(Beginning of Materials provided)
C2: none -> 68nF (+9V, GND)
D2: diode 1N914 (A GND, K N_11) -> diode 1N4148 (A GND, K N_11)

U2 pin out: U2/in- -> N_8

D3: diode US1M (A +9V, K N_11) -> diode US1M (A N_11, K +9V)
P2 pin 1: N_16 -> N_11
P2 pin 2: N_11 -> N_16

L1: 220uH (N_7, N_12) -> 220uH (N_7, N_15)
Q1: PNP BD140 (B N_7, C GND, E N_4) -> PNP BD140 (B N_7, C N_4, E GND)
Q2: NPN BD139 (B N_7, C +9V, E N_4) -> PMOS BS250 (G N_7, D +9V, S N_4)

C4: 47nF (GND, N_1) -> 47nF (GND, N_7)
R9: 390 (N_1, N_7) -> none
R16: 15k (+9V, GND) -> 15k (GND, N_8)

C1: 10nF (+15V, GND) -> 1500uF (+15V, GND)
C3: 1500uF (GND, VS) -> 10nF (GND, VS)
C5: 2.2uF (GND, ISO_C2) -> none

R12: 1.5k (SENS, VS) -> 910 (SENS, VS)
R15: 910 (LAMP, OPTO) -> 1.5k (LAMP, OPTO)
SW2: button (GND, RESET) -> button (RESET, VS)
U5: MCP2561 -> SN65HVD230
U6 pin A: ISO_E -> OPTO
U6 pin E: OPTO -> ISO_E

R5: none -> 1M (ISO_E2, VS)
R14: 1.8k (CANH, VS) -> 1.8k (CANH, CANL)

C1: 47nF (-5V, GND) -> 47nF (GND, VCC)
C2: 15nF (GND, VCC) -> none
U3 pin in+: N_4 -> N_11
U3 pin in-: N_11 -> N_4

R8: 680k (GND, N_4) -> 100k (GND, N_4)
(End of Materials provided)
Exercise directions >>
Only certain lines are wanted. Please return exactly those from the top of the data through the line with "C5: 2.2uF (GND, ISO_C2) -> none".

Worked solution >>
C2: none -> 68nF (+9V, GND)
D2: diode 1N914 (A GND, K N_11) -> diode 1N4148 (A GND, K N_11)

U2 pin out: U2/in- -> N_8

D3: diode US1M (A +9V, K N_11) -> diode US1M (A N_11, K +9V)
P2 pin 1: N_16 -> N_11
P2 pin 2: N_11 -> N_16

L1: 220uH (N_7, N_12) -> 220uH (N_7, N_15)
Q1: PNP BD140 (B N_7, C GND, E N_4) -> PNP BD140 (B N_7, C N_4, E GND)
Q2: NPN BD139 (B N_7, C +9V, E N_4) -> PMOS BS250 (G N_7, D +9V, S N_4)

C4: 47nF (GND, N_1) -> 47nF (GND, N_7)
R9: 390 (N_1, N_7) -> none
R16: 15k (+9V, GND) -> 15k (GND, N_8)

C1: 10nF (+15V, GND) -> 1500uF (+15V, GND)
C3: 1500uF (GND, VS) -> 10nF (GND, VS)
C5: 2.2uF (GND, ISO_C2) -> none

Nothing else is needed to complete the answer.